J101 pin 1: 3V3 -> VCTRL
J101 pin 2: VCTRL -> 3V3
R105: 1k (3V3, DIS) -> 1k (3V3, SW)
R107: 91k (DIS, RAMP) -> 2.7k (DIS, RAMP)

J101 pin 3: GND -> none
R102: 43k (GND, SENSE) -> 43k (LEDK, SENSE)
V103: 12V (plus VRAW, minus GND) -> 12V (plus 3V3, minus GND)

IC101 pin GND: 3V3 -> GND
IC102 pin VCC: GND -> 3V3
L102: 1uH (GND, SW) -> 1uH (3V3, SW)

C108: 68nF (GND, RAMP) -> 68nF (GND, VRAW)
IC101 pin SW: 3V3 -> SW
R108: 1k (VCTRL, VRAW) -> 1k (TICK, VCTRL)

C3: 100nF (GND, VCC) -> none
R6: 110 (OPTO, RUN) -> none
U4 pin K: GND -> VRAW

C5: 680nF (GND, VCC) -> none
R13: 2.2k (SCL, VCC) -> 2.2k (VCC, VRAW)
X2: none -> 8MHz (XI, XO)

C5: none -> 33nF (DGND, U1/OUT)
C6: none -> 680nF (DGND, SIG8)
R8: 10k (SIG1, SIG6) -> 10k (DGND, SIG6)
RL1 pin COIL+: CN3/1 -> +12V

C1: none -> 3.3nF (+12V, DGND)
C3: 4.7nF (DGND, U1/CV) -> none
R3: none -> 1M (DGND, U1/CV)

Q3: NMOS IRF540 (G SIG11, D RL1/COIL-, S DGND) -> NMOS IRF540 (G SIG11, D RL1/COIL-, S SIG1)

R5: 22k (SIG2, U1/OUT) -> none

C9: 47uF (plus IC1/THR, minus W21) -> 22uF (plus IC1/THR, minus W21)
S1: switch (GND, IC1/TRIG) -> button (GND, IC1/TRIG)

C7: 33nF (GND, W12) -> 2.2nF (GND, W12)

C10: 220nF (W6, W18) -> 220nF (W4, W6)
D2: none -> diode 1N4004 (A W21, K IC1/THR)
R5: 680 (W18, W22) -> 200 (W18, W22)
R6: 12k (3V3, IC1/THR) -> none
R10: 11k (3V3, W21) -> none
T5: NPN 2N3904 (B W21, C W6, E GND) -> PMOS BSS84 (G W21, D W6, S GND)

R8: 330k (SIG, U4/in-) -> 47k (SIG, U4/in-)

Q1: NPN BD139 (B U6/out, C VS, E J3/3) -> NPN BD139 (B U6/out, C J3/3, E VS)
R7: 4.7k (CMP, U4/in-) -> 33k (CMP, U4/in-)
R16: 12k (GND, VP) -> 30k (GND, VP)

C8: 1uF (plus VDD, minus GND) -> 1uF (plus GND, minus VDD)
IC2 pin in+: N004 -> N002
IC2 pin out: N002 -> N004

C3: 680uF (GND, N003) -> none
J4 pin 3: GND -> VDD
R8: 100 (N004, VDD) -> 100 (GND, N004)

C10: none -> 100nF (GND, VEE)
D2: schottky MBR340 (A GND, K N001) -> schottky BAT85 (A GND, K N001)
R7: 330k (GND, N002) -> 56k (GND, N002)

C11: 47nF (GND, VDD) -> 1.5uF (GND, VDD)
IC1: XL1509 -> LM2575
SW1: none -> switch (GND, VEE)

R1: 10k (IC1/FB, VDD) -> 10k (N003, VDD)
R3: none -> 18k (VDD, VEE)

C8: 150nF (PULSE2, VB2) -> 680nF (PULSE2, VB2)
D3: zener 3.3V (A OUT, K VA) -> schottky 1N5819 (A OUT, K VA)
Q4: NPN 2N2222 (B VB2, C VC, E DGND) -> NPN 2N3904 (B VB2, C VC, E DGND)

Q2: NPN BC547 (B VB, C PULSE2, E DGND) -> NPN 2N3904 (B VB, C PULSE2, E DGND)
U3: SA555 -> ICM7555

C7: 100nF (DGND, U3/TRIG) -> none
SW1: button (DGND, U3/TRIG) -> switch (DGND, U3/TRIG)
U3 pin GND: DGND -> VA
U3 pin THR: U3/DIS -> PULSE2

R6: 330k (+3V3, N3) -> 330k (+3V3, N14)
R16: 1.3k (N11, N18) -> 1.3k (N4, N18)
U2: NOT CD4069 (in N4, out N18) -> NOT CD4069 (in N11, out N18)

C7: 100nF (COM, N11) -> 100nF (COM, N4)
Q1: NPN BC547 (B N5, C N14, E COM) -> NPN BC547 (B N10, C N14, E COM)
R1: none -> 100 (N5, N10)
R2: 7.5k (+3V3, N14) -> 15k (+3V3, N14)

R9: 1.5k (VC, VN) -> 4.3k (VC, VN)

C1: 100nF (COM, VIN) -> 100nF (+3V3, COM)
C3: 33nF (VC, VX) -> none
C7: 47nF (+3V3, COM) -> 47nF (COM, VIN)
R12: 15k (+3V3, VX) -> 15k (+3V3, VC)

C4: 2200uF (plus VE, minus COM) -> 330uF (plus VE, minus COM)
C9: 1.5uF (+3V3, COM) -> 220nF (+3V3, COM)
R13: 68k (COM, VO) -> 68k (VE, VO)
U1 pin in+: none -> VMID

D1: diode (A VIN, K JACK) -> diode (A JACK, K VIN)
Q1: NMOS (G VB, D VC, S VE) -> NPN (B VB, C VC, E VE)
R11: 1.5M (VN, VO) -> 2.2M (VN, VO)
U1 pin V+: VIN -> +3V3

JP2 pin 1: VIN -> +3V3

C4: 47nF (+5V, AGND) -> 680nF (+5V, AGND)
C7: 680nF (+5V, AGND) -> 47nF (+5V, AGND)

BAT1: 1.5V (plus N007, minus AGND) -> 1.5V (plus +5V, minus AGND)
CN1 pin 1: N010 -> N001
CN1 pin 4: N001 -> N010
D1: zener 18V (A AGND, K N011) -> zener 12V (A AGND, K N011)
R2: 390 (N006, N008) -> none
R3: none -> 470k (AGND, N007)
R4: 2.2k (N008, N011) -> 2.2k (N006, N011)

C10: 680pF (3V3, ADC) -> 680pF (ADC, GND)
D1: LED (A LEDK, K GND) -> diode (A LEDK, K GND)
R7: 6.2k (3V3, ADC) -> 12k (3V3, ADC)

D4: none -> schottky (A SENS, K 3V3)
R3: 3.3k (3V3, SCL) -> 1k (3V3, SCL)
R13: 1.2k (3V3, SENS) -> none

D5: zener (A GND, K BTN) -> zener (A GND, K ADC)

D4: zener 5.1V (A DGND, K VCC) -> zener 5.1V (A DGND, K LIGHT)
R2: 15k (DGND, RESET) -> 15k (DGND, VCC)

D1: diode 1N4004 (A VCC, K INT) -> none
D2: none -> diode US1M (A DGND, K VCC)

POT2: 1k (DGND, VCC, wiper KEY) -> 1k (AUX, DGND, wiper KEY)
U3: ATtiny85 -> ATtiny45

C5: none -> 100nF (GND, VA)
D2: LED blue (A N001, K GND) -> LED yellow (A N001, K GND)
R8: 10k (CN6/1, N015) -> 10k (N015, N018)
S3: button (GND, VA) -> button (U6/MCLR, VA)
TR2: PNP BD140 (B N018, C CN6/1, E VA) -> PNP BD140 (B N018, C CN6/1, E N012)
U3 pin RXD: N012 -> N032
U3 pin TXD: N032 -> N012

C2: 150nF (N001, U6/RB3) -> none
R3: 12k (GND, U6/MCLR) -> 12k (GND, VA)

——————

● PROBLEM TO WORK ON
Set down the whole listing exactly.

● RESPONSE BELOW
J101 pin 1: 3V3 -> VCTRL
J101 pin 2: VCTRL -> 3V3
R105: 1k (3V3, DIS) -> 1k (3V3, SW)
R107: 91k (DIS, RAMP) -> 2.7k (DIS, RAMP)

J101 pin 3: GND -> none
R102: 43k (GND, SENSE) -> 43k (LEDK, SENSE)
V103: 12V (plus VRAW, minus GND) -> 12V (plus 3V3, minus GND)

IC101 pin GND: 3V3 -> GND
IC102 pin VCC: GND -> 3V3
L102: 1uH (GND, SW) -> 1uH (3V3, SW)

C108: 68nF (GND, RAMP) -> 68nF (GND, VRAW)
IC101 pin SW: 3V3 -> SW
R108: 1k (VCTRL, VRAW) -> 1k (TICK, VCTRL)

C3: 100nF (GND, VCC) -> none
R6: 110 (OPTO, RUN) -> none
U4 pin K: GND -> VRAW

C5: 680nF (GND, VCC) -> none
R13: 2.2k (SCL, VCC) -> 2.2k (VCC, VRAW)
X2: none -> 8MHz (XI, XO)

C5: none -> 33nF (DGND, U1/OUT)
C6: none -> 680nF (DGND, SIG8)
R8: 10k (SIG1, SIG6) -> 10k (DGND, SIG6)
RL1 pin COIL+: CN3/1 -> +12V

C1: none -> 3.3nF (+12V, DGND)
C3: 4.7nF (DGND, U1/CV) -> none
R3: none -> 1M (DGND, U1/CV)

Q3: NMOS IRF540 (G SIG11, D RL1/COIL-, S DGND) -> NMOS IRF540 (G SIG11, D RL1/COIL-, S SIG1)

R5: 22k (SIG2, U1/OUT) -> none

C9: 47uF (plus IC1/THR, minus W21) -> 22uF (plus IC1/THR, minus W21)
S1: switch (GND, IC1/TRIG) -> button (GND, IC1/TRIG)

C7: 33nF (GND, W12) -> 2.2nF (GND, W12)

C10: 220nF (W6, W18) -> 220nF (W4, W6)
D2: none -> diode 1N4004 (A W21, K IC1/THR)
R5: 680 (W18, W22) -> 200 (W18, W22)
R6: 12k (3V3, IC1/THR) -> none
R10: 11k (3V3, W21) -> none
T5: NPN 2N3904 (B W21, C W6, E GND) -> PMOS BSS84 (G W21, D W6, S GND)

R8: 330k (SIG, U4/in-) -> 47k (SIG, U4/in-)

Q1: NPN BD139 (B U6/out, C VS, E J3/3) -> NPN BD139 (B U6/out, C J3/3, E VS)
R7: 4.7k (CMP, U4/in-) -> 33k (CMP, U4/in-)
R16: 12k (GND, VP) -> 30k (GND, VP)

C8: 1uF (plus VDD, minus GND) -> 1uF (plus GND, minus VDD)
IC2 pin in+: N004 -> N002
IC2 pin out: N002 -> N004

C3: 680uF (GND, N003) -> none
J4 pin 3: GND -> VDD
R8: 100 (N004, VDD) -> 100 (GND, N004)

C10: none -> 100nF (GND, VEE)
D2: schottky MBR340 (A GND, K N001) -> schottky BAT85 (A GND, K N001)
R7: 330k (GND, N002) -> 56k (GND, N002)

C11: 47nF (GND, VDD) -> 1.5uF (GND, VDD)
IC1: XL1509 -> LM2575
SW1: none -> switch (GND, VEE)

R1: 10k (IC1/FB, VDD) -> 10k (N003, VDD)
R3: none -> 18k (VDD, VEE)

C8: 150nF (PULSE2, VB2) -> 680nF (PULSE2, VB2)
D3: zener 3.3V (A OUT, K VA) -> schottky 1N5819 (A OUT, K VA)
Q4: NPN 2N2222 (B VB2, C VC, E DGND) -> NPN 2N3904 (B VB2, C VC, E DGND)

Q2: NPN BC547 (B VB, C PULSE2, E DGND) -> NPN 2N3904 (B VB, C PULSE2, E DGND)
U3: SA555 -> ICM7555

C7: 100nF (DGND, U3/TRIG) -> none
SW1: button (DGND, U3/TRIG) -> switch (DGND, U3/TRIG)
U3 pin GND: DGND -> VA
U3 pin THR: U3/DIS -> PULSE2

R6: 330k (+3V3, N3) -> 330k (+3V3, N14)
R16: 1.3k (N11, N18) -> 1.3k (N4, N18)
U2: NOT CD4069 (in N4, out N18) -> NOT CD4069 (in N11, out N18)

C7: 100nF (COM, N11) -> 100nF (COM, N4)
Q1: NPN BC547 (B N5, C N14, E COM) -> NPN BC547 (B N10, C N14, E COM)
R1: none -> 100 (N5, N10)
R2: 7.5k (+3V3, N14) -> 15k (+3V3, N14)

R9: 1.5k (VC, VN) -> 4.3k (VC, VN)

C1: 100nF (COM, VIN) -> 100nF (+3V3, COM)
C3: 33nF (VC, VX) -> none
C7: 47nF (+3V3, COM) -> 47nF (COM, VIN)
R12: 15k (+3V3, VX) -> 15k (+3V3, VC)

C4: 2200uF (plus VE, minus COM) -> 330uF (plus VE, minus COM)
C9: 1.5uF (+3V3, COM) -> 220nF (+3V3, COM)
R13: 68k (COM, VO) -> 68k (VE, VO)
U1 pin in+: none -> VMID

D1: diode (A VIN, K JACK) -> diode (A JACK, K VIN)
Q1: NMOS (G VB, D VC, S VE) -> NPN (B VB, C VC, E VE)
R11: 1.5M (VN, VO) -> 2.2M (VN, VO)
U1 pin V+: VIN -> +3V3

JP2 pin 1: VIN -> +3V3

C4: 47nF (+5V, AGND) -> 680nF (+5V, AGND)
C7: 680nF (+5V, AGND) -> 47nF (+5V, AGND)

BAT1: 1.5V (plus N007, minus AGND) -> 1.5V (plus +5V, minus AGND)
CN1 pin 1: N010 -> N001
CN1 pin 4: N001 -> N010
D1: zener 18V (A AGND, K N011) -> zener 12V (A AGND, K N011)
R2: 390 (N006, N008) -> none
R3: none -> 470k (AGND, N007)
R4: 2.2k (N008, N011) -> 2.2k (N006, N011)

C10: 680pF (3V3, ADC) -> 680pF (ADC, GND)
D1: LED (A LEDK, K GND) -> diode (A LEDK, K GND)
R7: 6.2k (3V3, ADC) -> 12k (3V3, ADC)

D4: none -> schottky (A SENS, K 3V3)
R3: 3.3k (3V3, SCL) -> 1k (3V3, SCL)
R13: 1.2k (3V3, SENS) -> none

D5: zener (A GND, K BTN) -> zener (A GND, K ADC)

D4: zener 5.1V (A DGND, K VCC) -> zener 5.1V (A DGND, K LIGHT)
R2: 15k (DGND, RESET) -> 15k (DGND, VCC)

D1: diode 1N4004 (A VCC, K INT) -> none
D2: none -> diode US1M (A DGND, K VCC)

POT2: 1k (DGND, VCC, wiper KEY) -> 1k (AUX, DGND, wiper KEY)
U3: ATtiny85 -> ATtiny45

C5: none -> 100nF (GND, VA)
D2: LED blue (A N001, K GND) -> LED yellow (A N001, K GND)
R8: 10k (CN6/1, N015) -> 10k (N015, N018)
S3: button (GND, VA) -> button (U6/MCLR, VA)
TR2: PNP BD140 (B N018, C CN6/1, E VA) -> PNP BD140 (B N018, C CN6/1, E N012)
U3 pin RXD: N012 -> N032
U3 pin TXD: N032 -> N012

C2: 150nF (N001, U6/RB3) -> none
R3: 12k (GND, U6/MCLR) -> 12k (GND, VA)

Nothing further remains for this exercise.